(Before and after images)
======
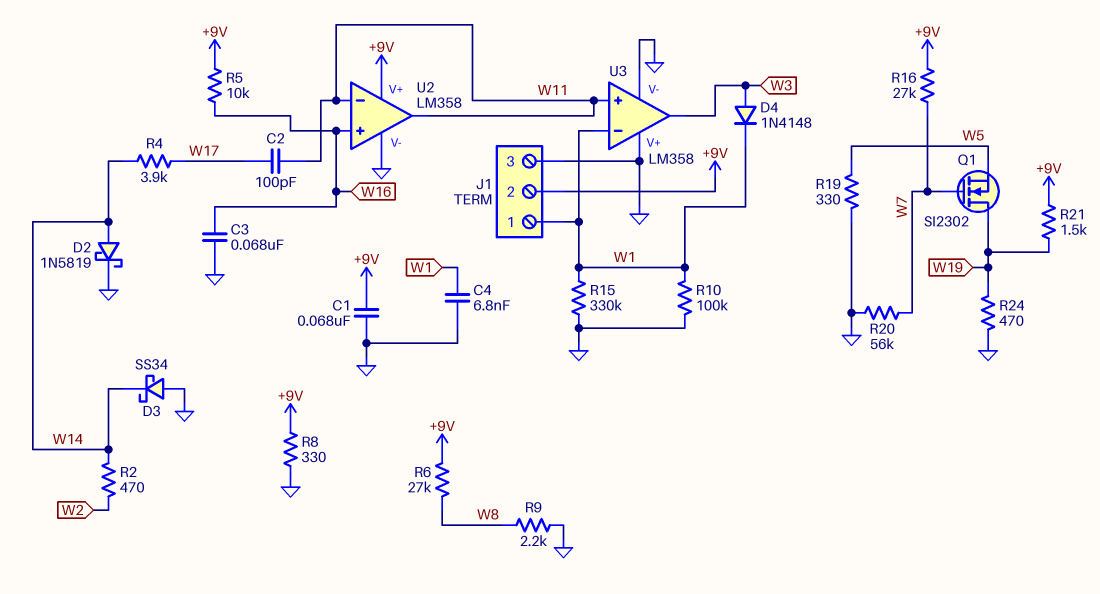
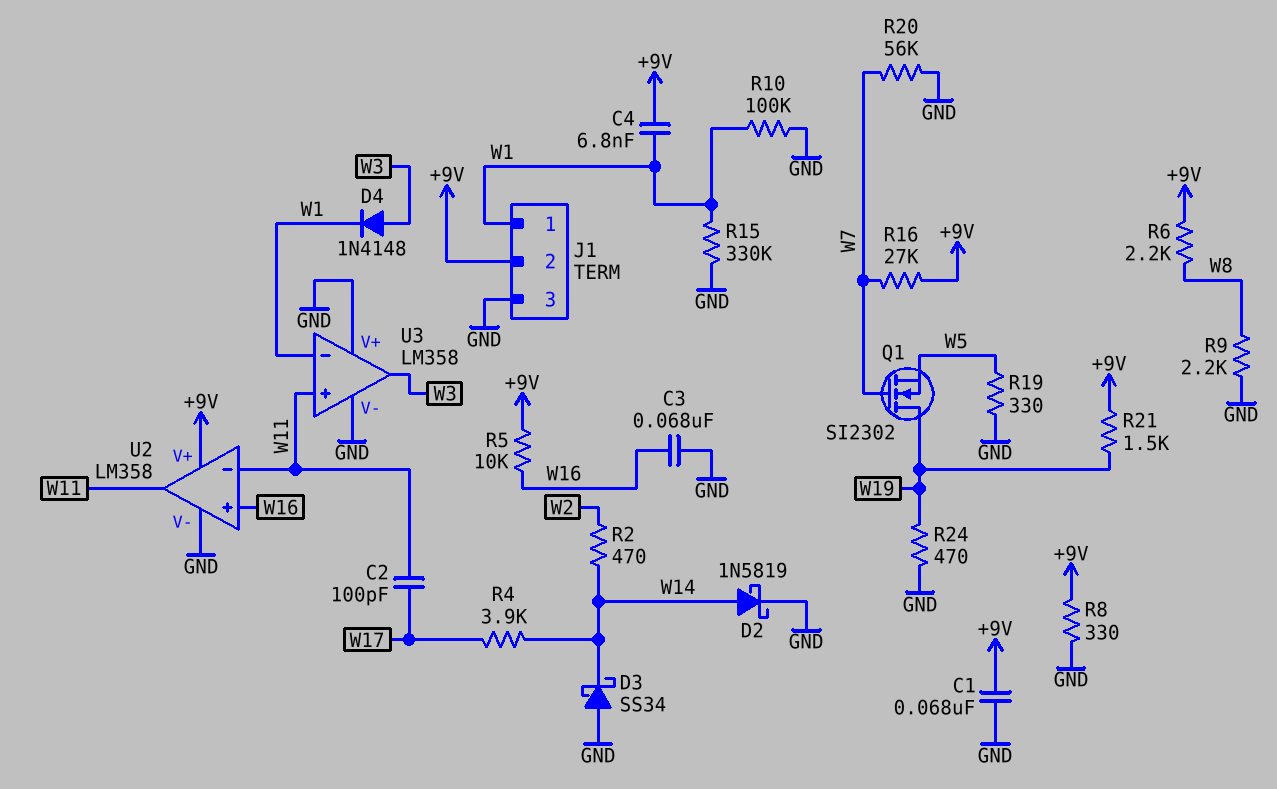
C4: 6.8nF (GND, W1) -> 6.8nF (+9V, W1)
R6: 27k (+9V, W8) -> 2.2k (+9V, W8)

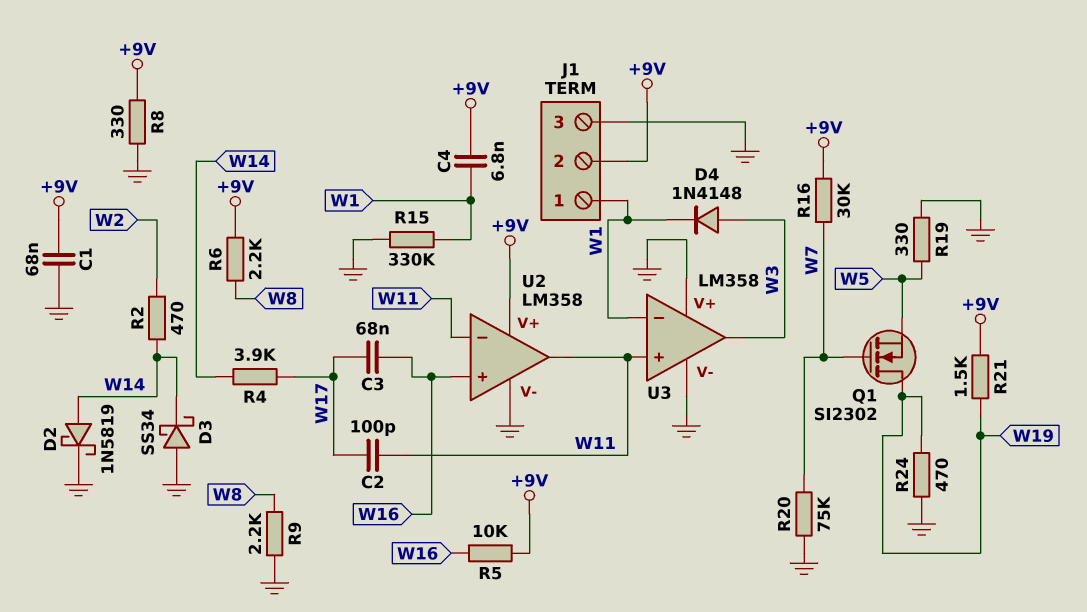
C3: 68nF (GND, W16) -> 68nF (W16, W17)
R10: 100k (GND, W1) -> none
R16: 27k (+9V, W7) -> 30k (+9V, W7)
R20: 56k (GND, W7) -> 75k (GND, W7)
======
Could the lines above be copied out exactly, with no image carried over?

C4: 6.8nF (GND, W1) -> 6.8nF (+9V, W1)
R6: 27k (+9V, W8) -> 2.2k (+9V, W8)

C3: 68nF (GND, W16) -> 68nF (W16, W17)
R10: 100k (GND, W1) -> none
R16: 27k (+9V, W7) -> 30k (+9V, W7)
R20: 56k (GND, W7) -> 75k (GND, W7)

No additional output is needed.